**Work item**.
Copy each line below in which the string "cone" appears.

**Records**.
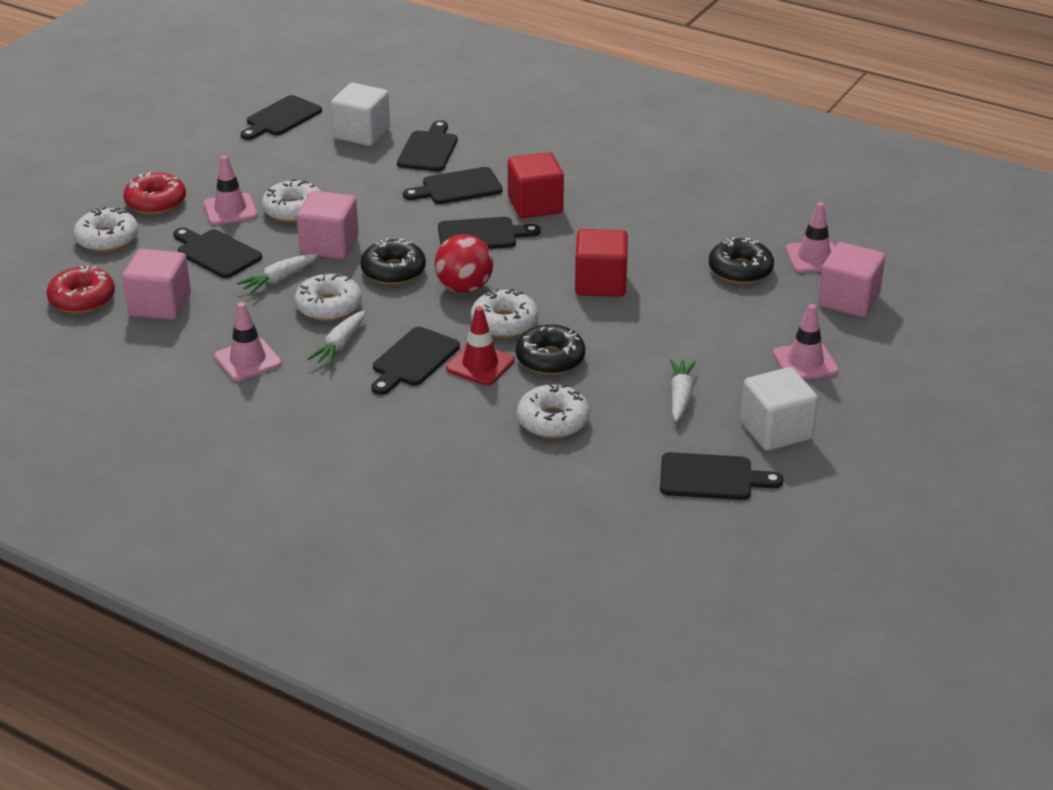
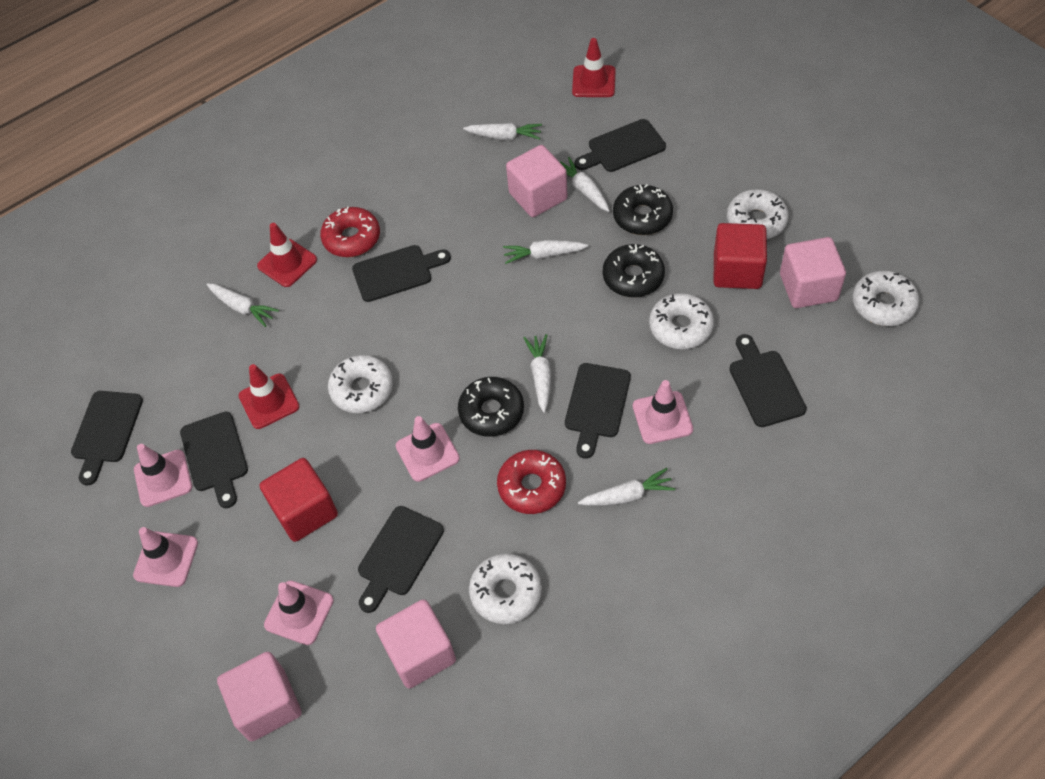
pink cube: 3 -> 4
pink traffic cone: 4 -> 5
red ball: 1 -> 0
red traffic cone: 1 -> 3
white carrot: 3 -> 6
white cube: 2 -> 0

**The completed task**.
pink traffic cone: 4 -> 5
red traffic cone: 1 -> 3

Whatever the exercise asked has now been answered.